▶ _What to produce_
Where a line holds the word "none", copy that line from the data below.

Collected data entries:
# # #

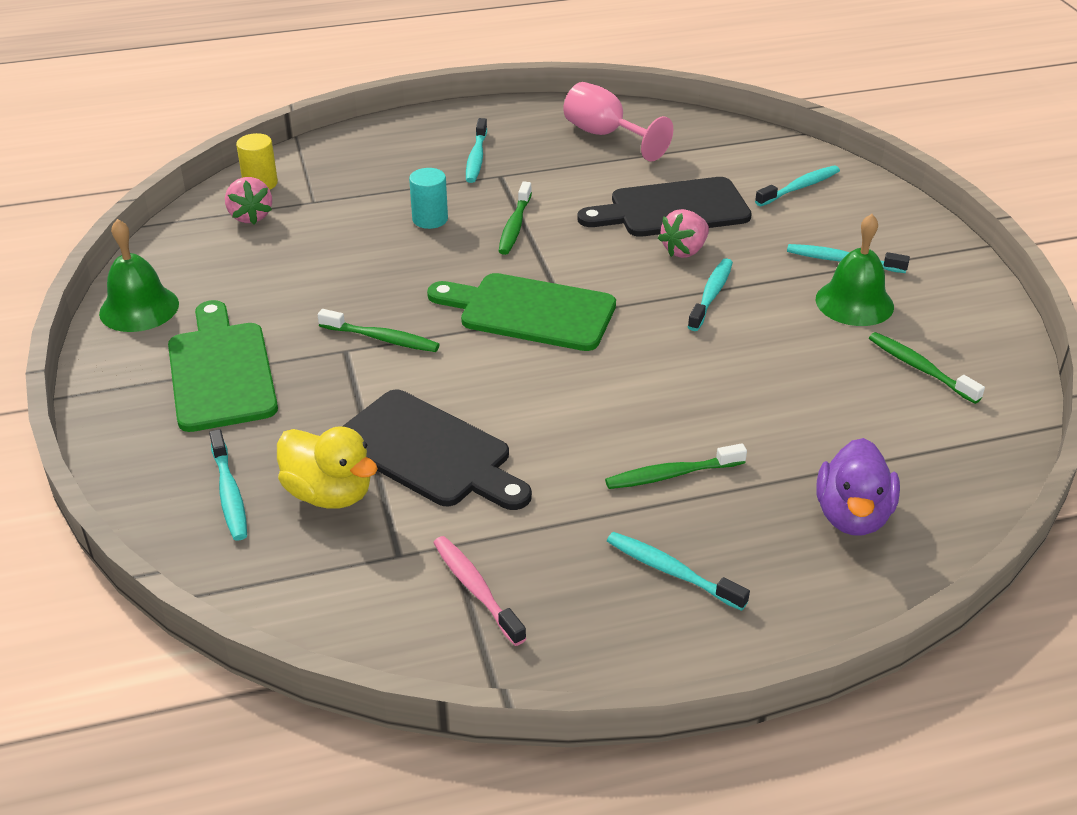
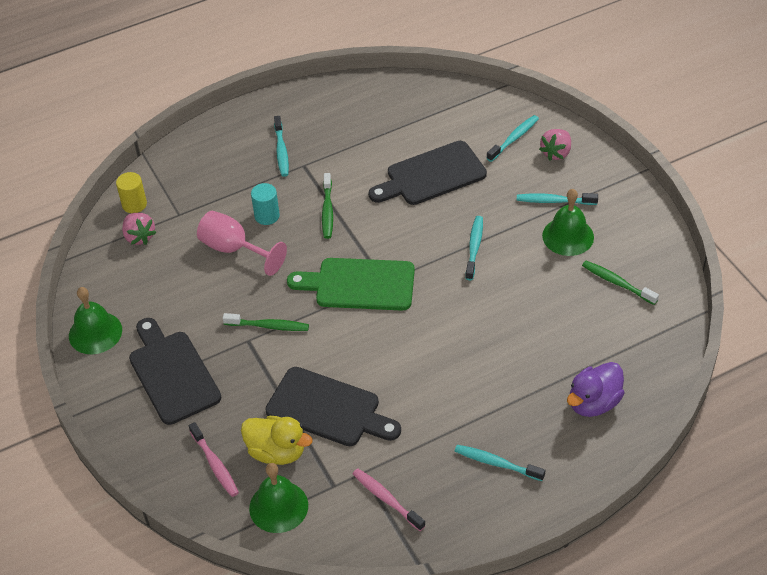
camera: 10 degrees left, 10 degrees up
(221, 371) = (172, 373): green cutting board -> black cutting board
(229, 494) = (215, 464): turquoise toothbrush -> pink toothbrush
(301, 568) = (278, 506): none -> green bell
(606, 135) = (368, 112): pink goblet -> pink goblet (234, 249)
(671, 475) = (481, 395): green toothbrush -> none
(684, 250) = (448, 212): pink strawberry -> pink strawberry (556, 153)
(852, 516) = (593, 403): purple duck -> purple duck turned 45 degrees clockwise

# # #

▶ _Task result_
(301, 568) = (278, 506): none -> green bell
(671, 475) = (481, 395): green toothbrush -> none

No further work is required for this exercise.